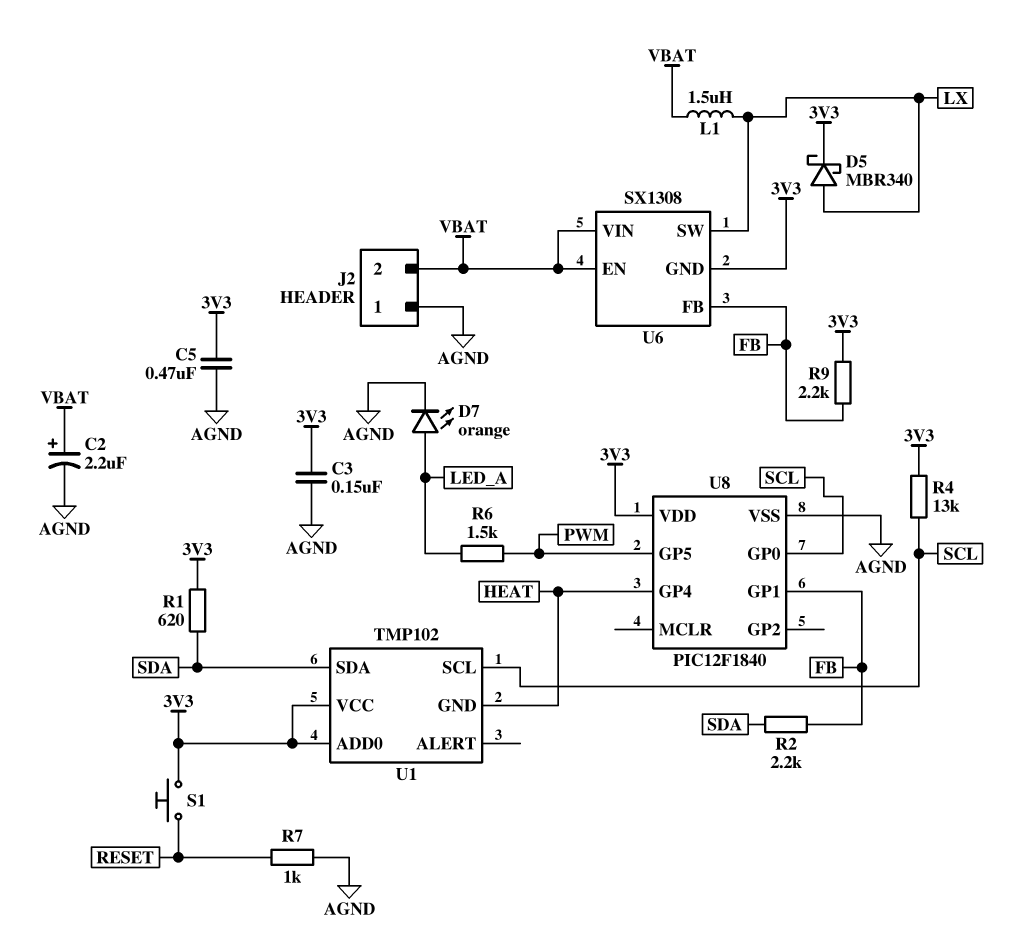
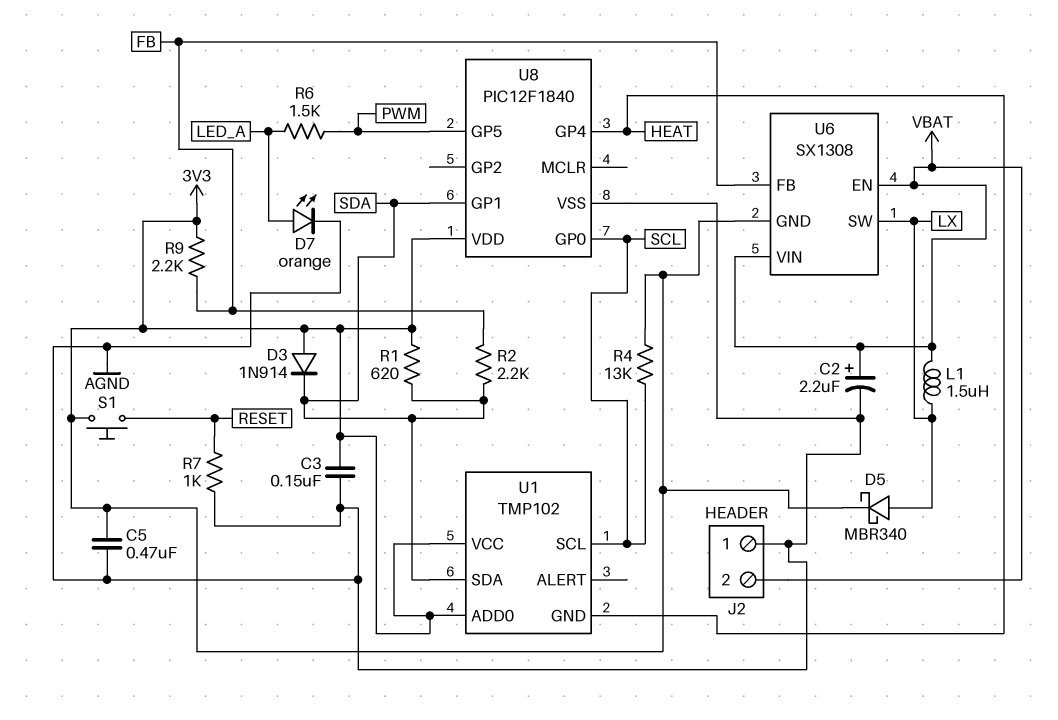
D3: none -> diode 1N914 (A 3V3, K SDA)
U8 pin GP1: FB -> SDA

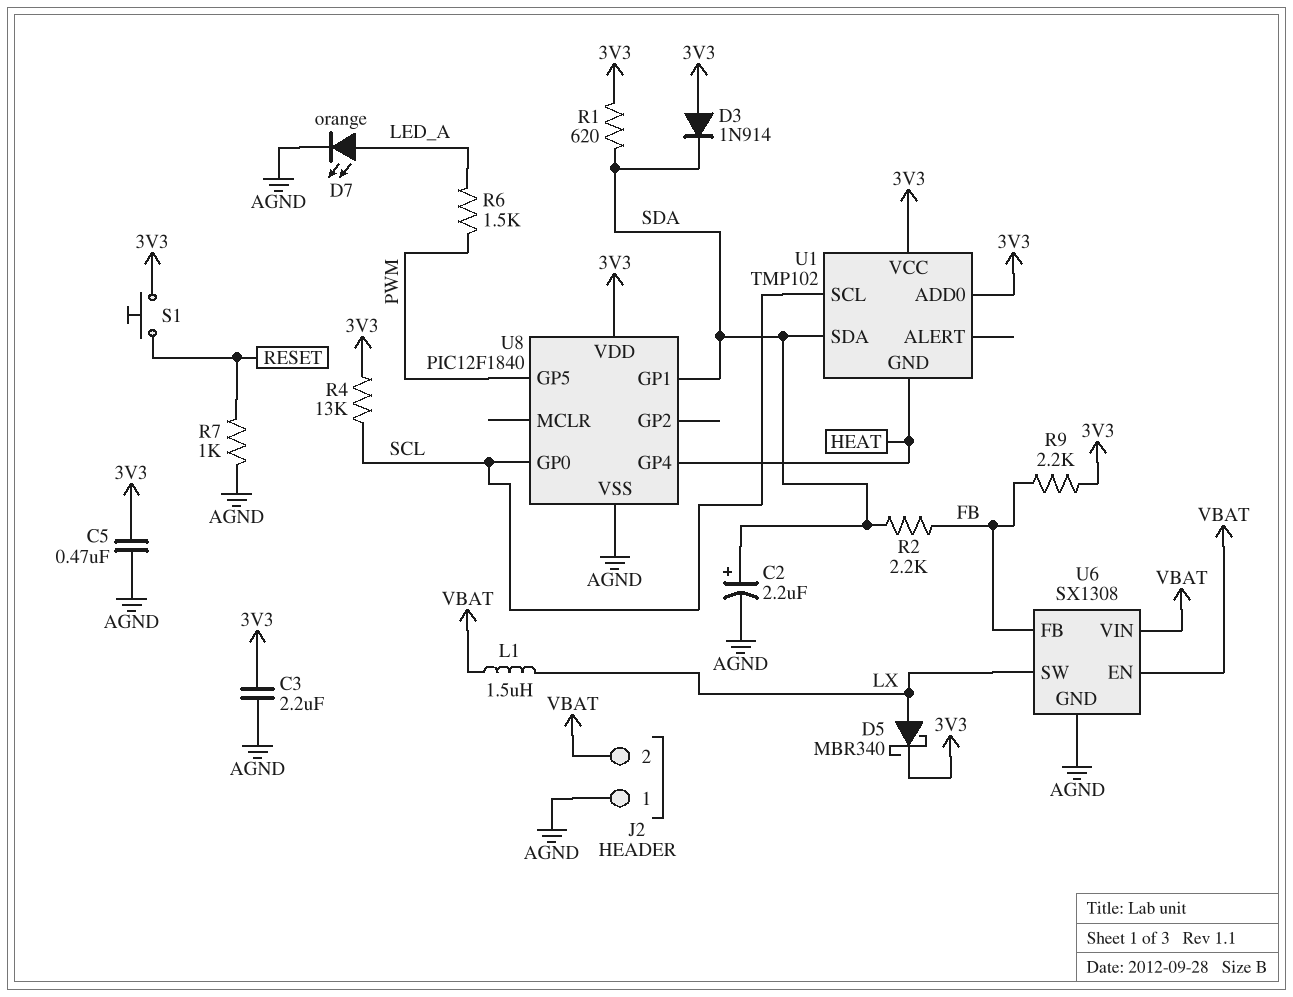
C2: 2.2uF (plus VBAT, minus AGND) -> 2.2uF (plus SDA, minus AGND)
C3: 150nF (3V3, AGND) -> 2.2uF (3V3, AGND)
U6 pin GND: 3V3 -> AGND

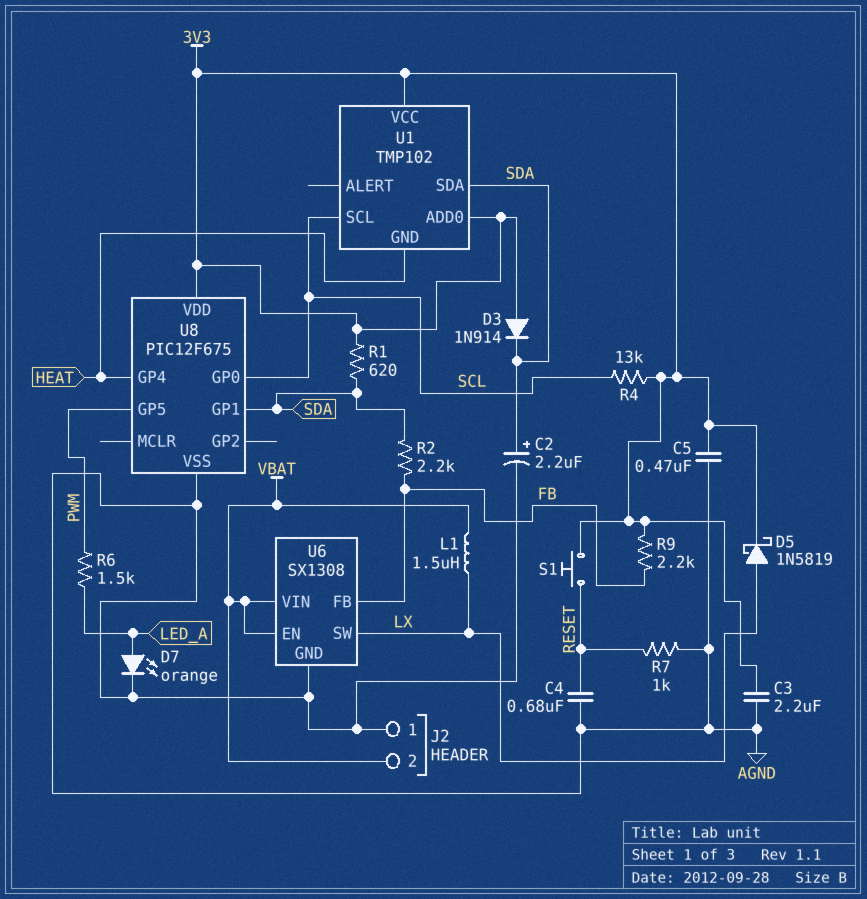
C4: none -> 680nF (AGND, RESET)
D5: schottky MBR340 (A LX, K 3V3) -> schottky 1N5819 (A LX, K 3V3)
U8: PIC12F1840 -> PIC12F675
- - - -
§ The problem
Write the listing out in full, exactly; no images.

§ Completed task
D3: none -> diode 1N914 (A 3V3, K SDA)
U8 pin GP1: FB -> SDA

C2: 2.2uF (plus VBAT, minus AGND) -> 2.2uF (plus SDA, minus AGND)
C3: 150nF (3V3, AGND) -> 2.2uF (3V3, AGND)
U6 pin GND: 3V3 -> AGND

C4: none -> 680nF (AGND, RESET)
D5: schottky MBR340 (A LX, K 3V3) -> schottky 1N5819 (A LX, K 3V3)
U8: PIC12F1840 -> PIC12F675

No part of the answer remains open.